Data:
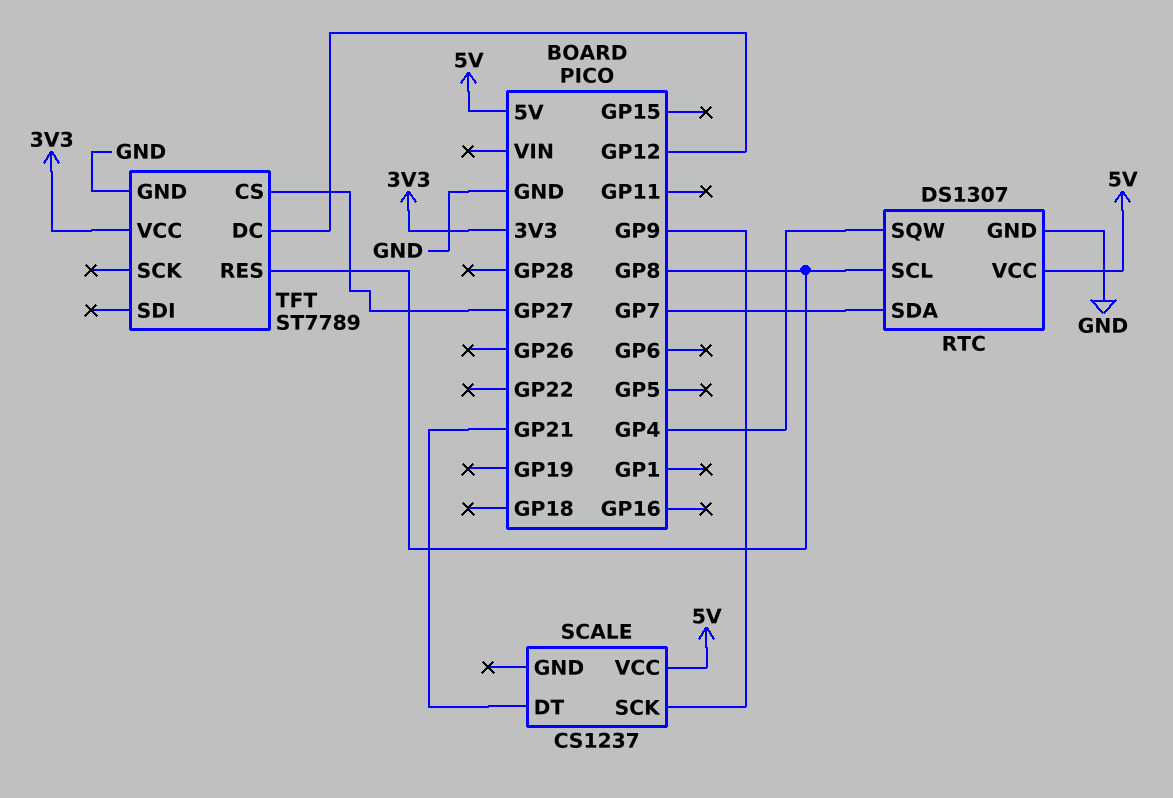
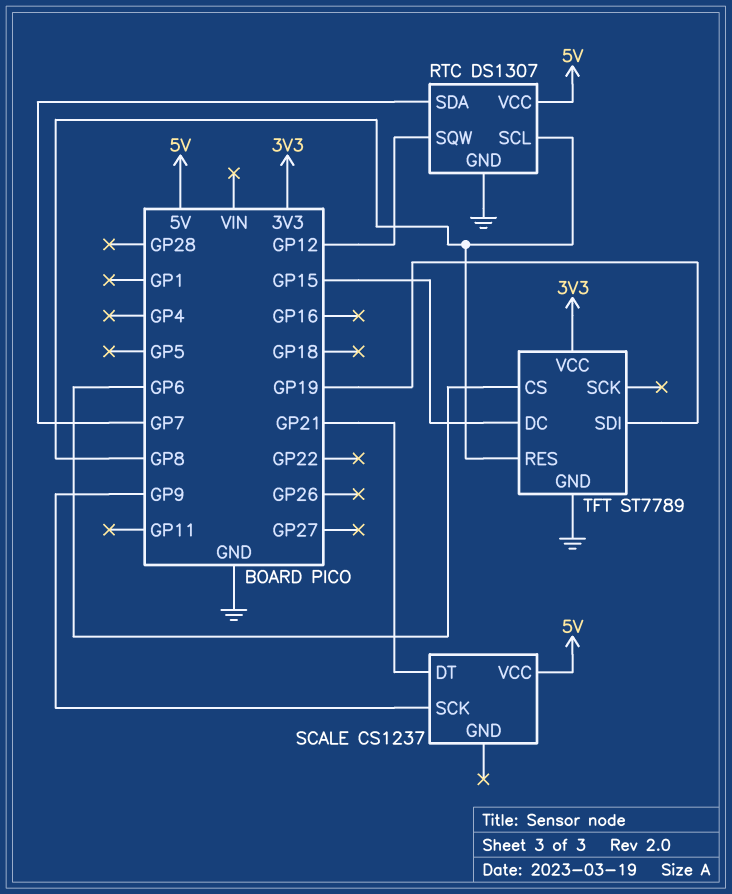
RTC pin SQW: GP4 -> GP12
TFT pin CS: GP27 -> GP6
TFT pin DC: GP12 -> GP15
TFT pin SDI: none -> GP19

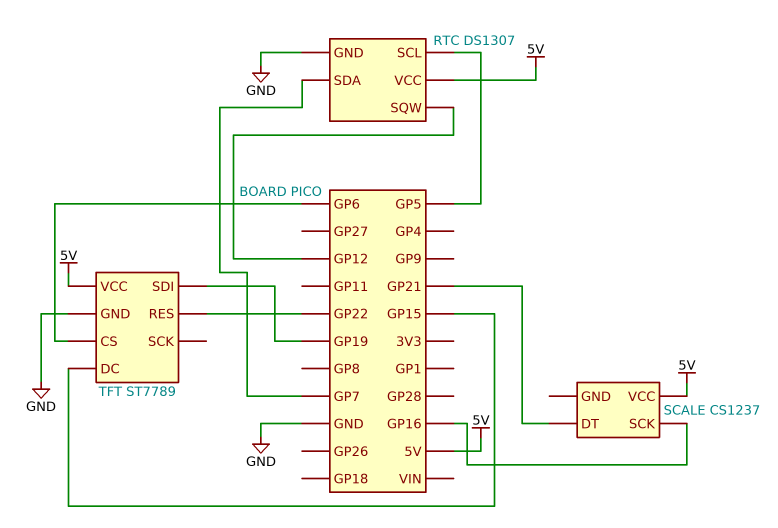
RTC pin SCL: GP8 -> GP5
SCALE pin SCK: GP9 -> GP16
TFT pin RES: GP8 -> GP22
TFT pin VCC: 3V3 -> 5V

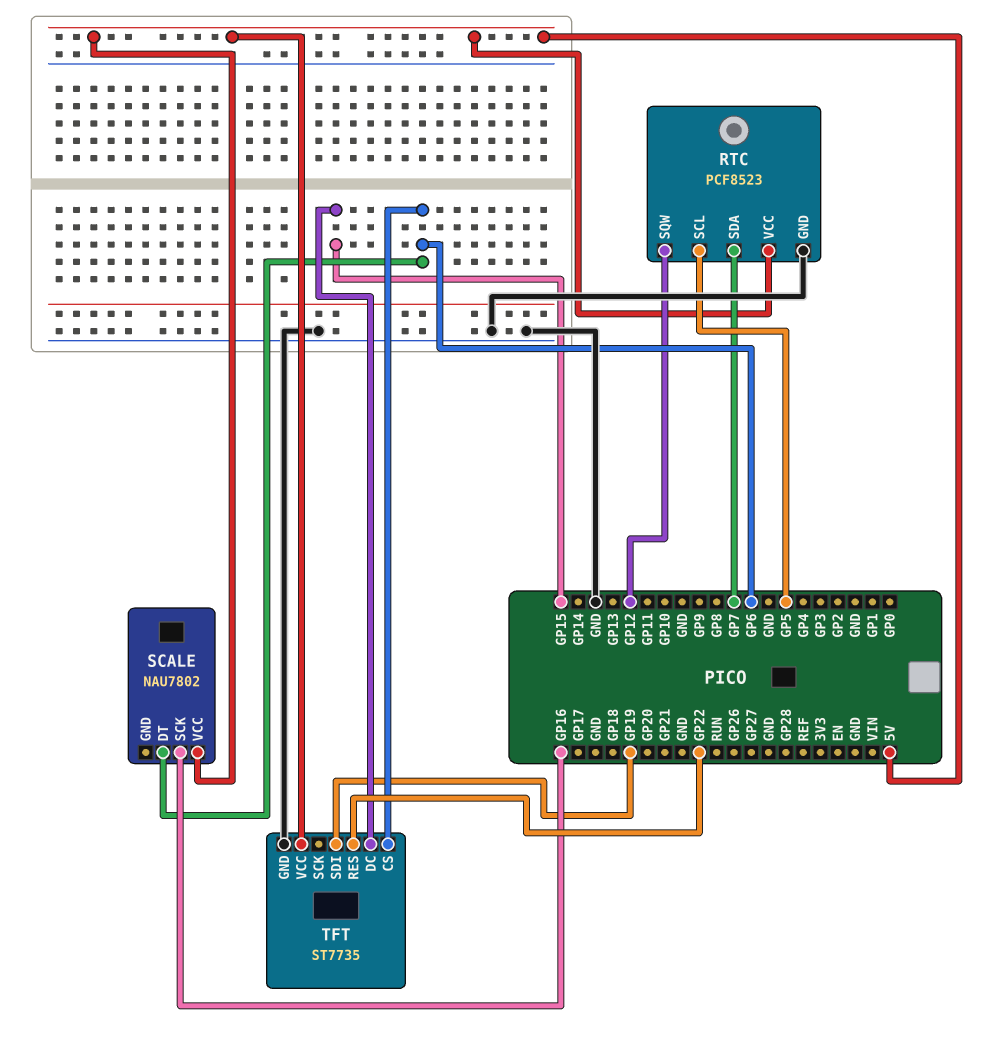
RTC: DS1307 -> PCF8523
SCALE: CS1237 -> NAU7802
SCALE pin DT: GP21 -> GP6
TFT: ST7789 -> ST7735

Work request:
Would you set down every line of the data above exactly, skipping the pictures?

Expected output:
RTC pin SQW: GP4 -> GP12
TFT pin CS: GP27 -> GP6
TFT pin DC: GP12 -> GP15
TFT pin SDI: none -> GP19

RTC pin SCL: GP8 -> GP5
SCALE pin SCK: GP9 -> GP16
TFT pin RES: GP8 -> GP22
TFT pin VCC: 3V3 -> 5V

RTC: DS1307 -> PCF8523
SCALE: CS1237 -> NAU7802
SCALE pin DT: GP21 -> GP6
TFT: ST7789 -> ST7735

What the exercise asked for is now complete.